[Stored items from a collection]
● ● ● ● ● ● ●
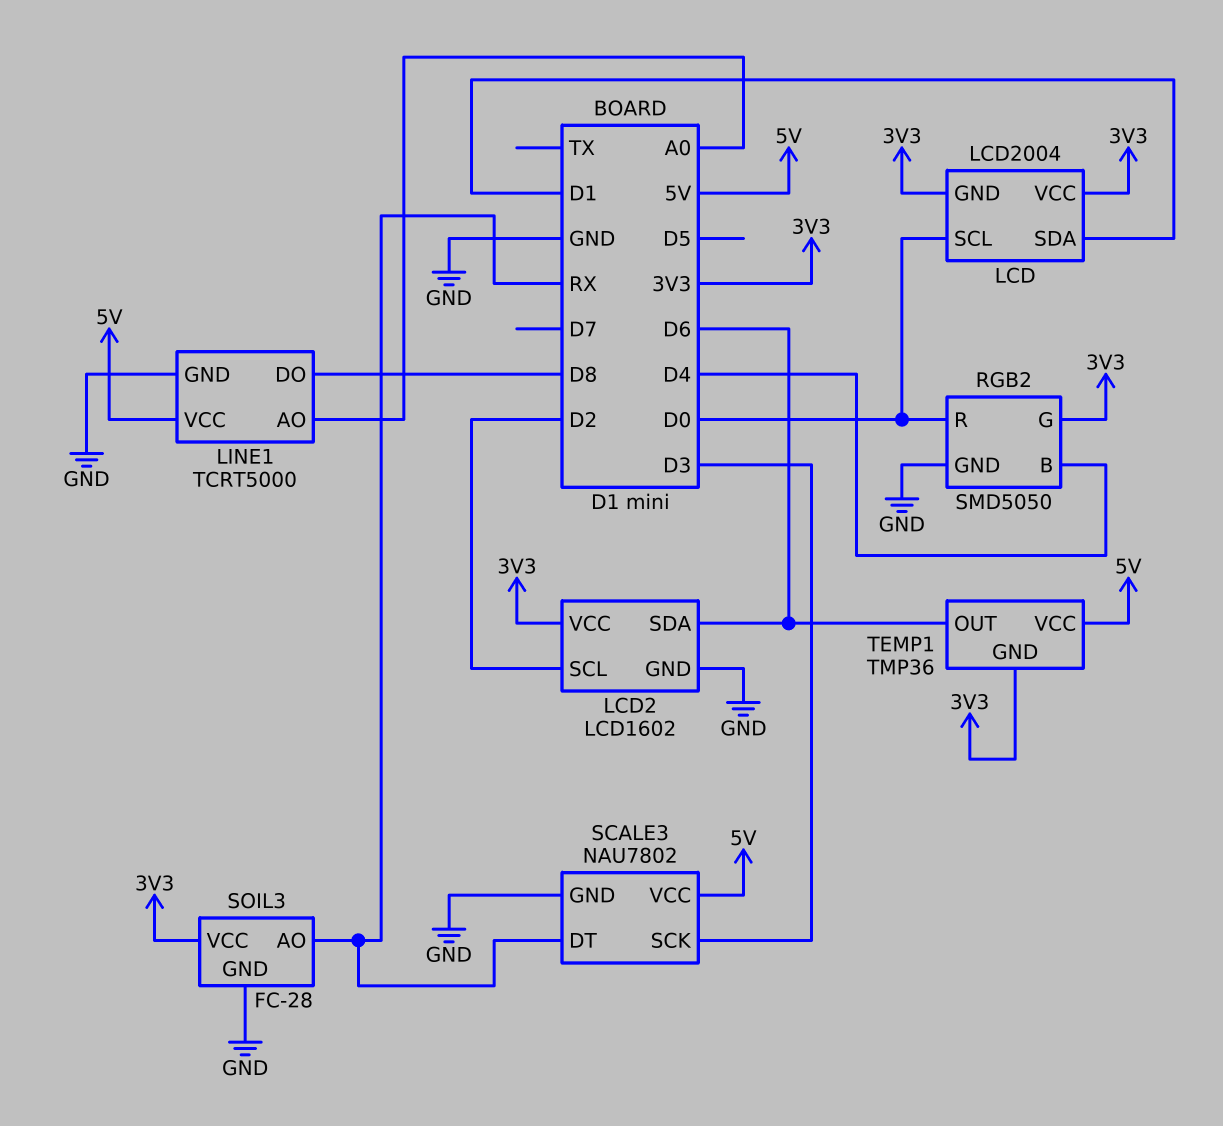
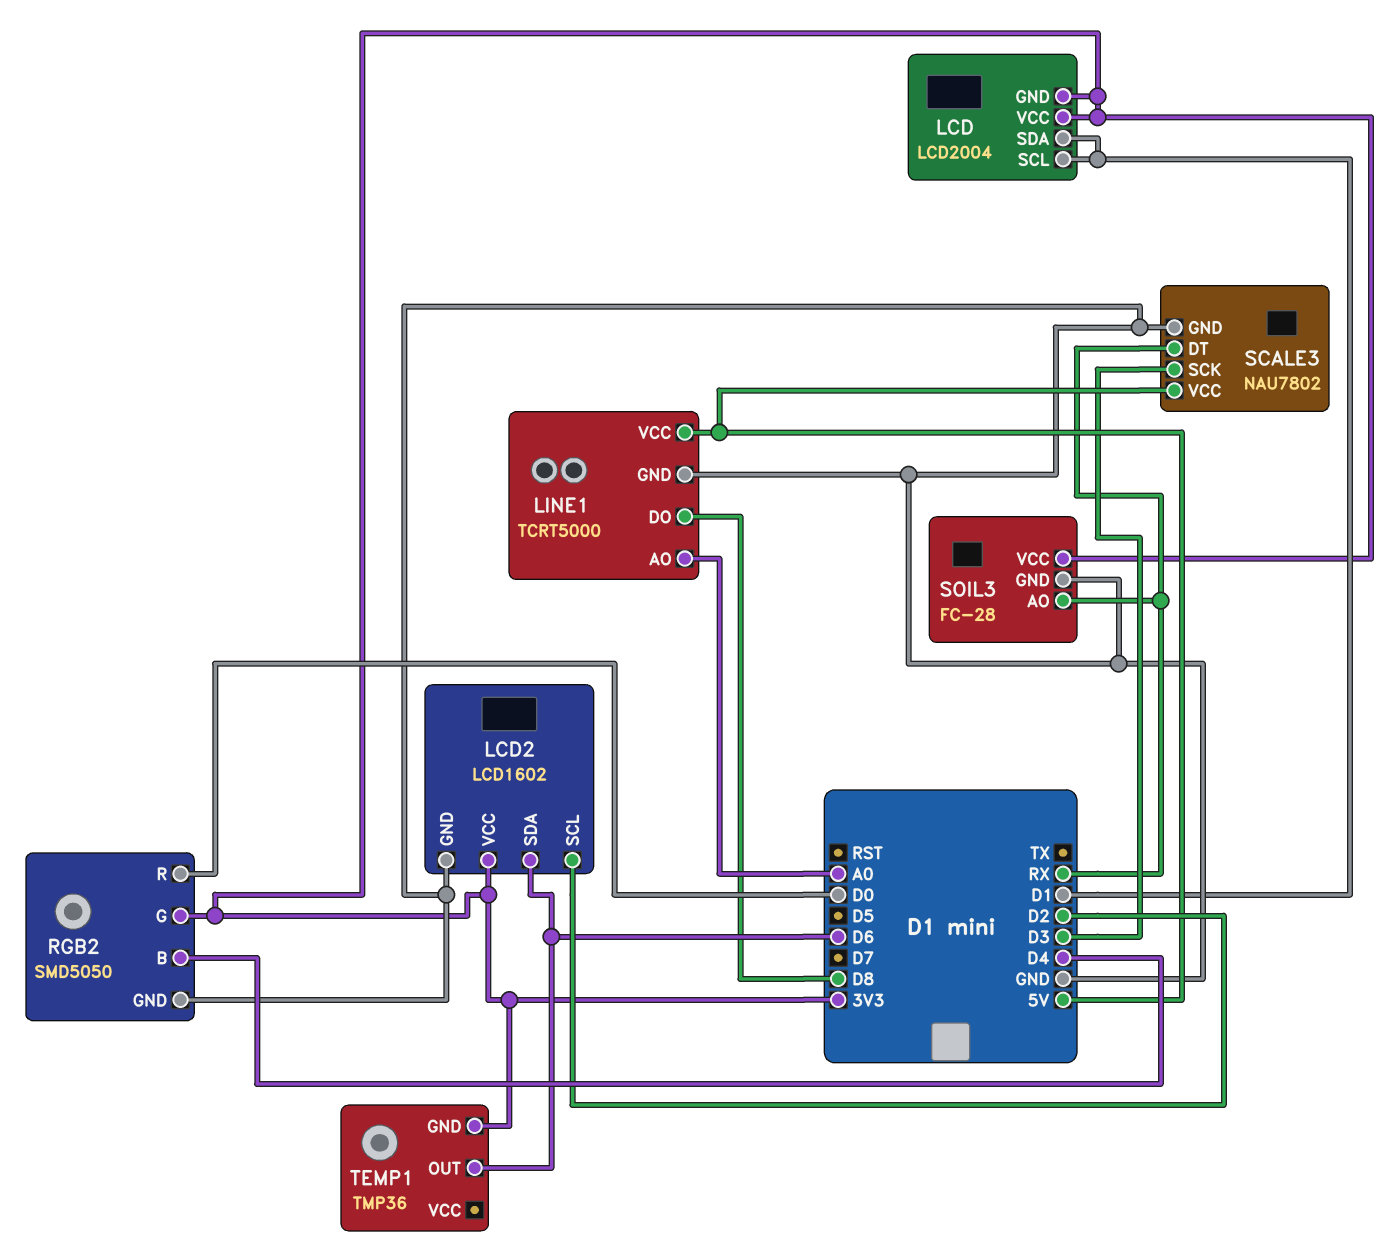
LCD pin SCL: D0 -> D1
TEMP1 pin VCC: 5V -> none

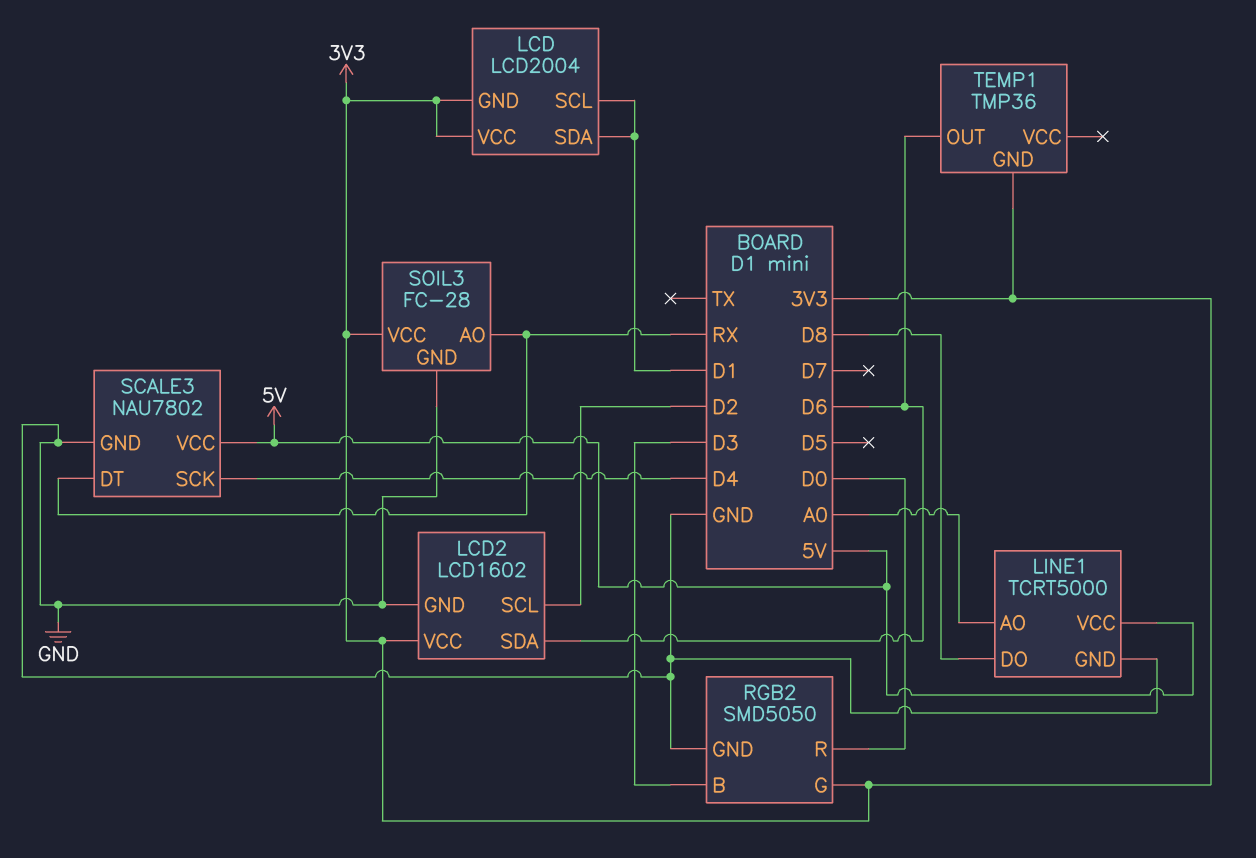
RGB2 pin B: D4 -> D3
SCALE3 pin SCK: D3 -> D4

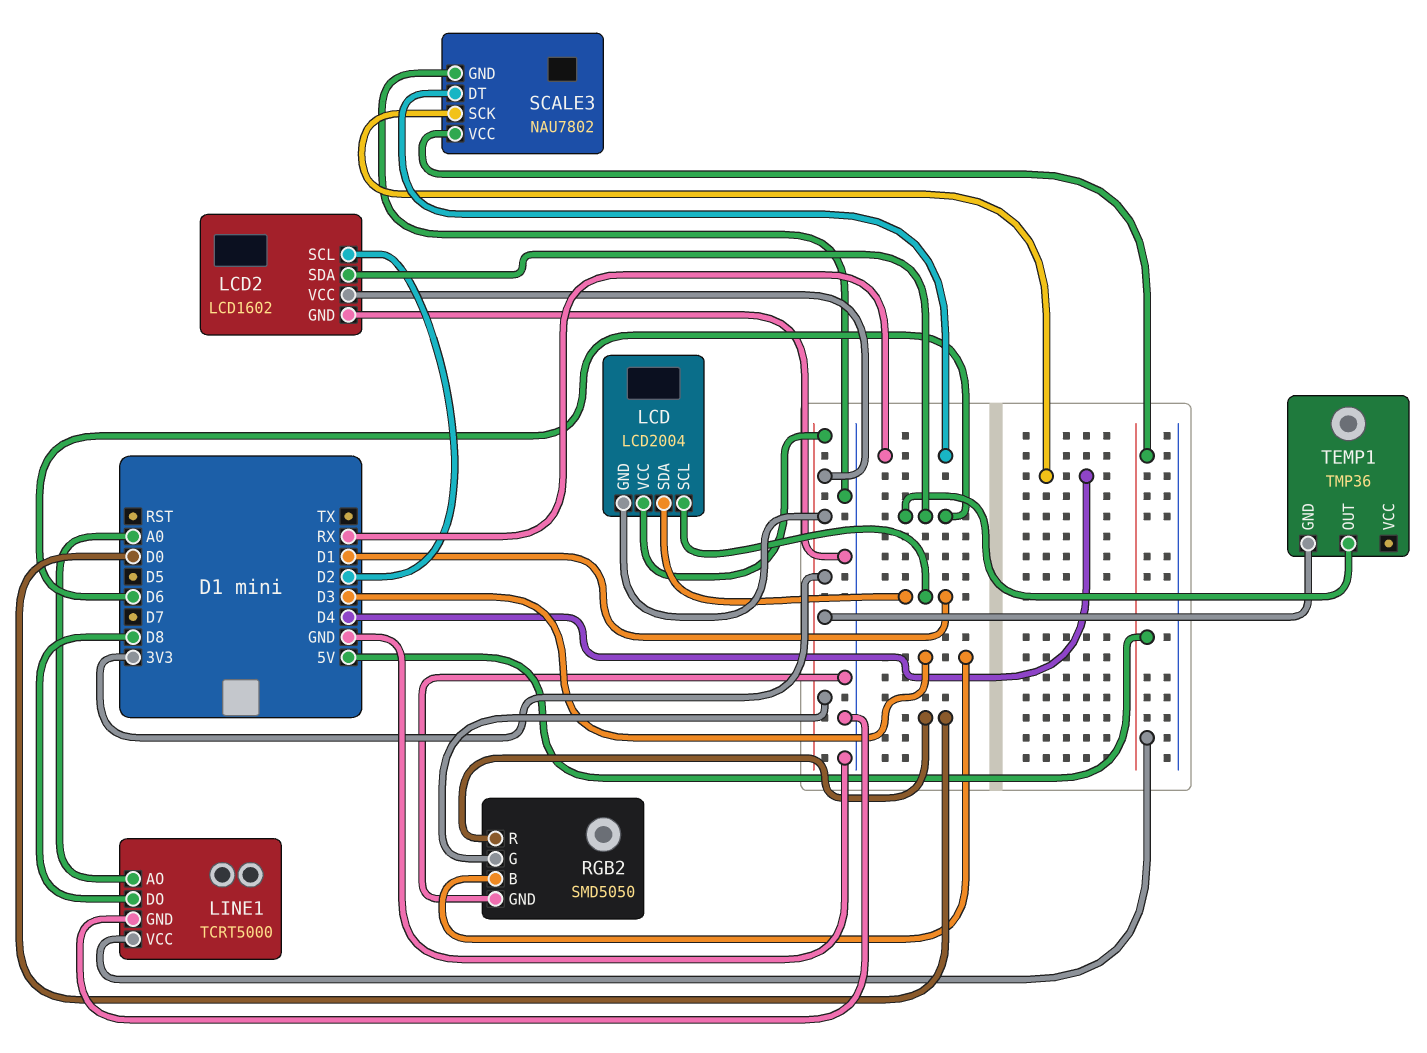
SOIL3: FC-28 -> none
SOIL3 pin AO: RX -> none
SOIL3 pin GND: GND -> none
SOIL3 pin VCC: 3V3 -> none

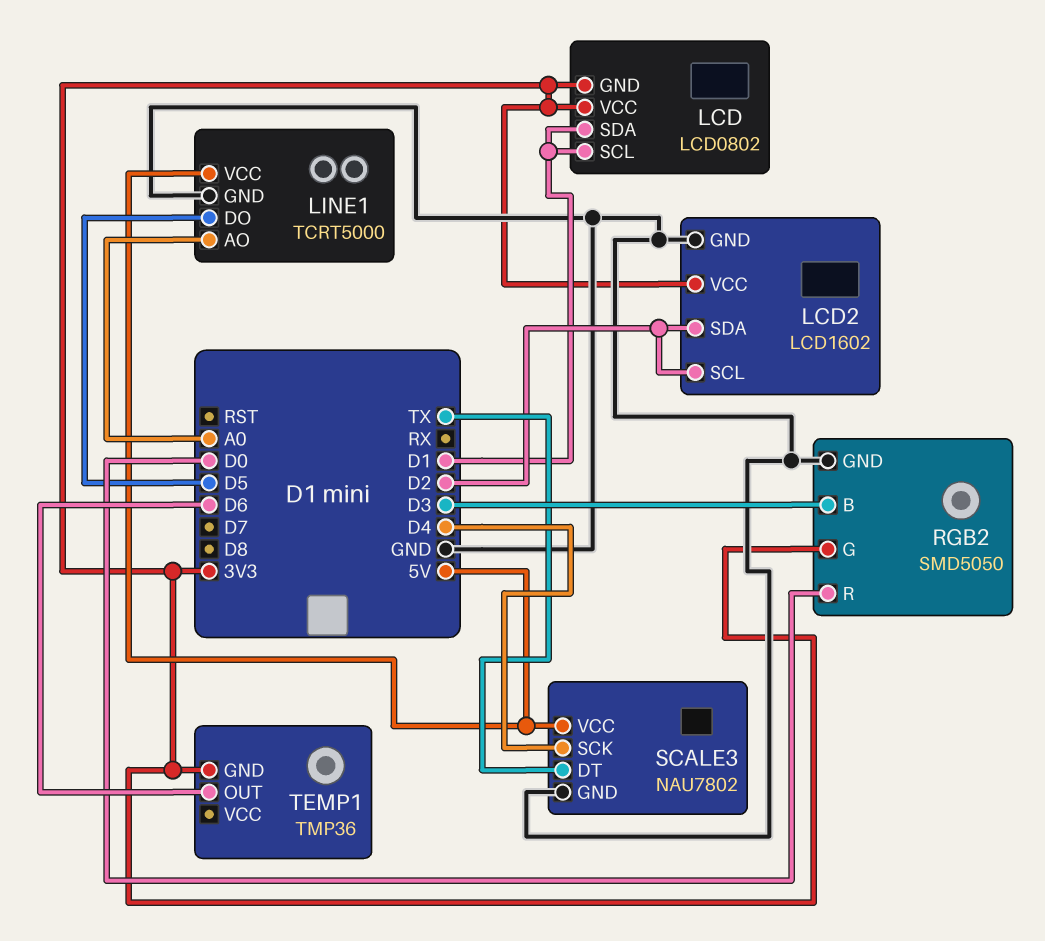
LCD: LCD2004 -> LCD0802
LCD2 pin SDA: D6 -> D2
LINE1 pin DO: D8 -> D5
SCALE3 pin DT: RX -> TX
● ● ● ● ● ● ●
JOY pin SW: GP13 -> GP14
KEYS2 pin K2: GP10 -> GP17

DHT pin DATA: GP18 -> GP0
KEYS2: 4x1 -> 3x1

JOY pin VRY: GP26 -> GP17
● ● ● ● ● ● ●
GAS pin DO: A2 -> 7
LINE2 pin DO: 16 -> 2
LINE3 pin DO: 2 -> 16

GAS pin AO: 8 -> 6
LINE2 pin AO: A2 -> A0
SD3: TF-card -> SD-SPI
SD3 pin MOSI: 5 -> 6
● ● ● ● ● ● ●
▶ [EXERCISE PROMPT]
All lines above containing the string "none" are to be collected.

▶ [ANSWER SECTION]
TEMP1 pin VCC: 5V -> none
SOIL3: FC-28 -> none
SOIL3 pin AO: RX -> none
SOIL3 pin GND: GND -> none
SOIL3 pin VCC: 3V3 -> none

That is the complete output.